• _WORK TASK_: When a record contains an image, skip the image and retype the rest of that record exactly.

========================================================================

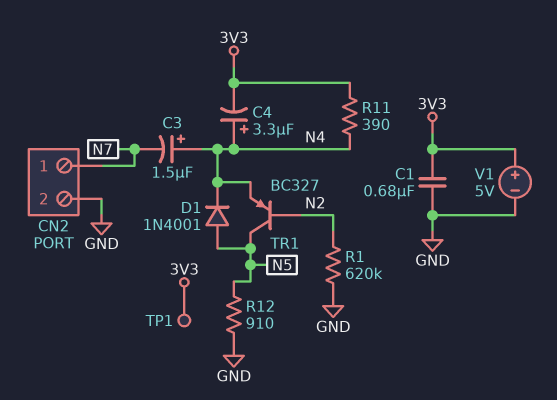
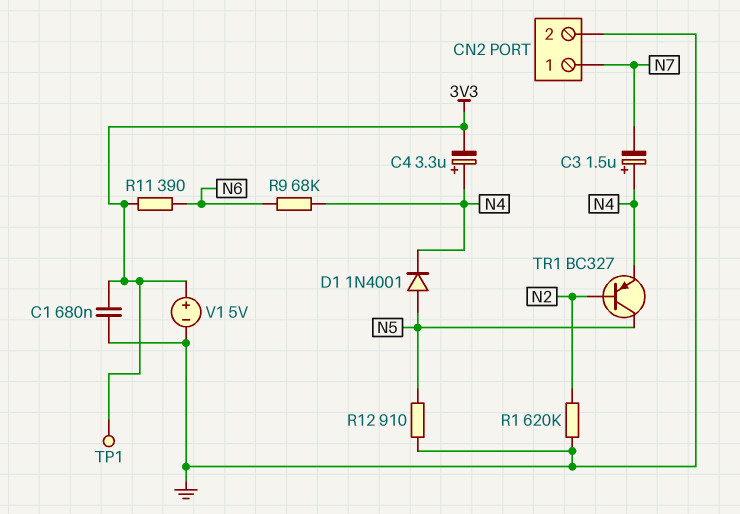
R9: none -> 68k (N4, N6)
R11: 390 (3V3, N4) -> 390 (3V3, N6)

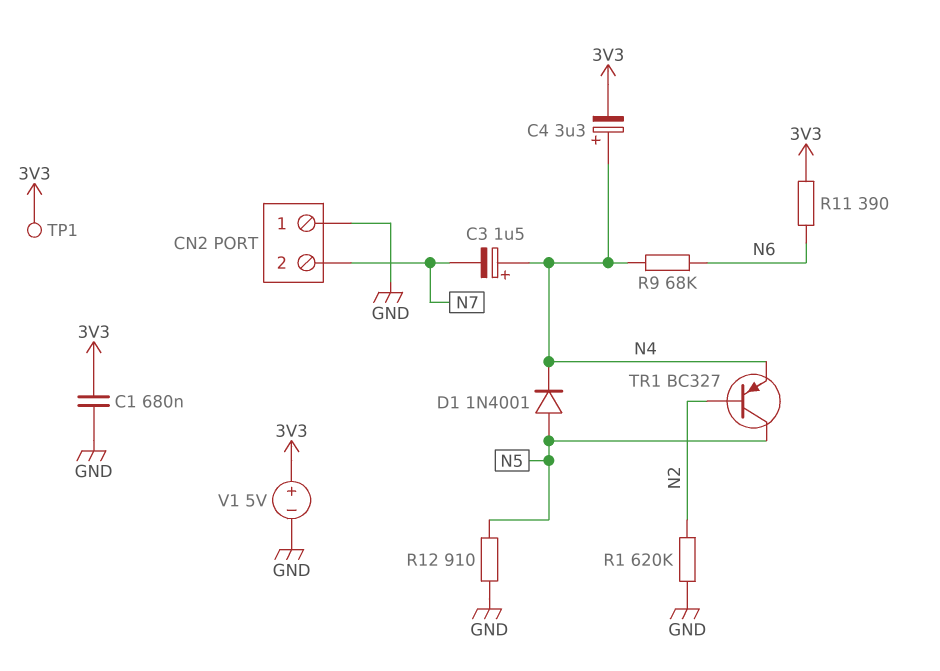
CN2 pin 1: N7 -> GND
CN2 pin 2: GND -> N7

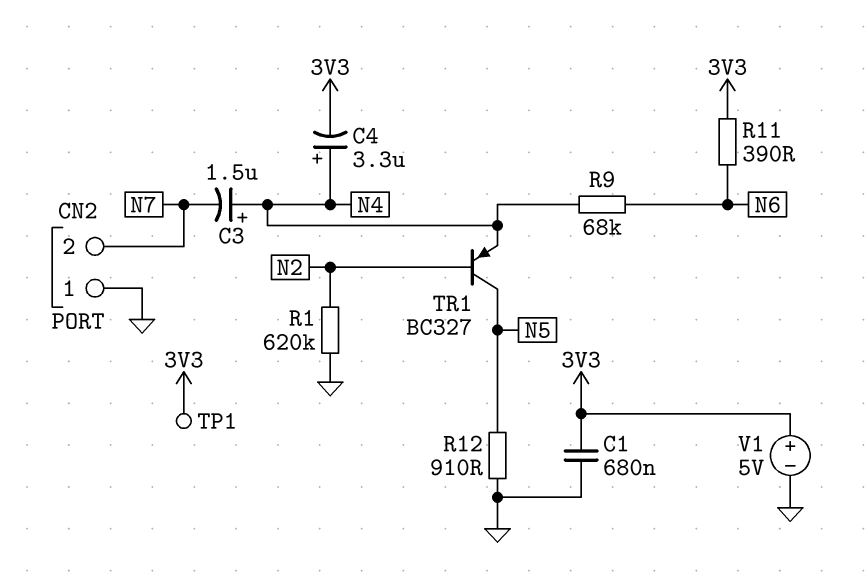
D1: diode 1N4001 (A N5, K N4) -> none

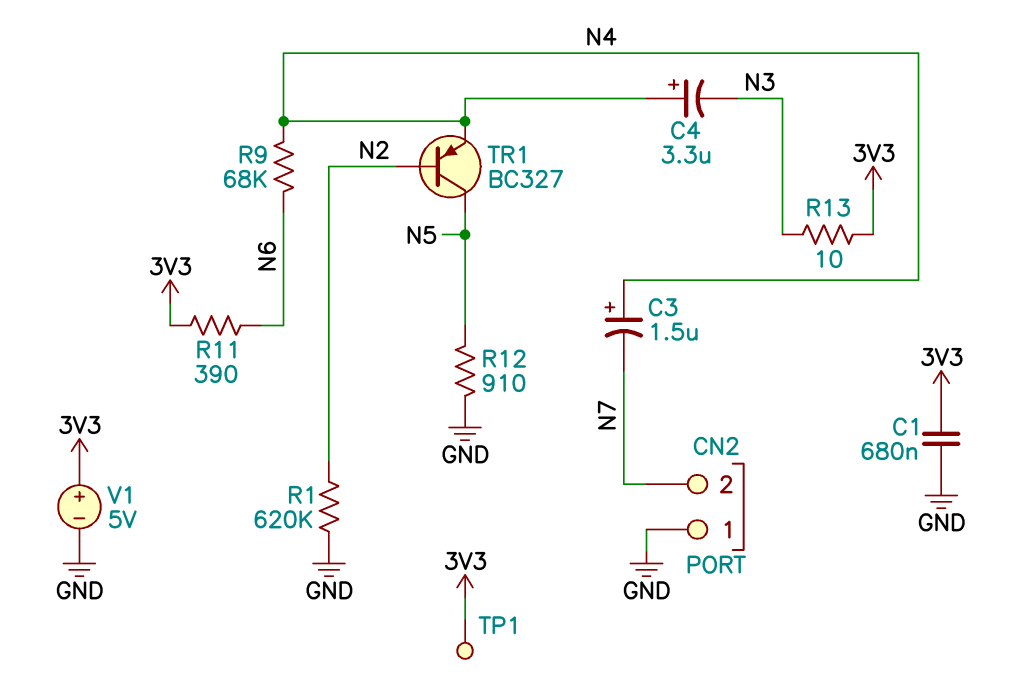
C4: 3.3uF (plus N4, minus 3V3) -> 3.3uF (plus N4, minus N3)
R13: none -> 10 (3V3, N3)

========================================================================

• _SOLUTION TO THIS EXERCISE_:
R9: none -> 68k (N4, N6)
R11: 390 (3V3, N4) -> 390 (3V3, N6)

CN2 pin 1: N7 -> GND
CN2 pin 2: GND -> N7

D1: diode 1N4001 (A N5, K N4) -> none

C4: 3.3uF (plus N4, minus 3V3) -> 3.3uF (plus N4, minus N3)
R13: none -> 10 (3V3, N3)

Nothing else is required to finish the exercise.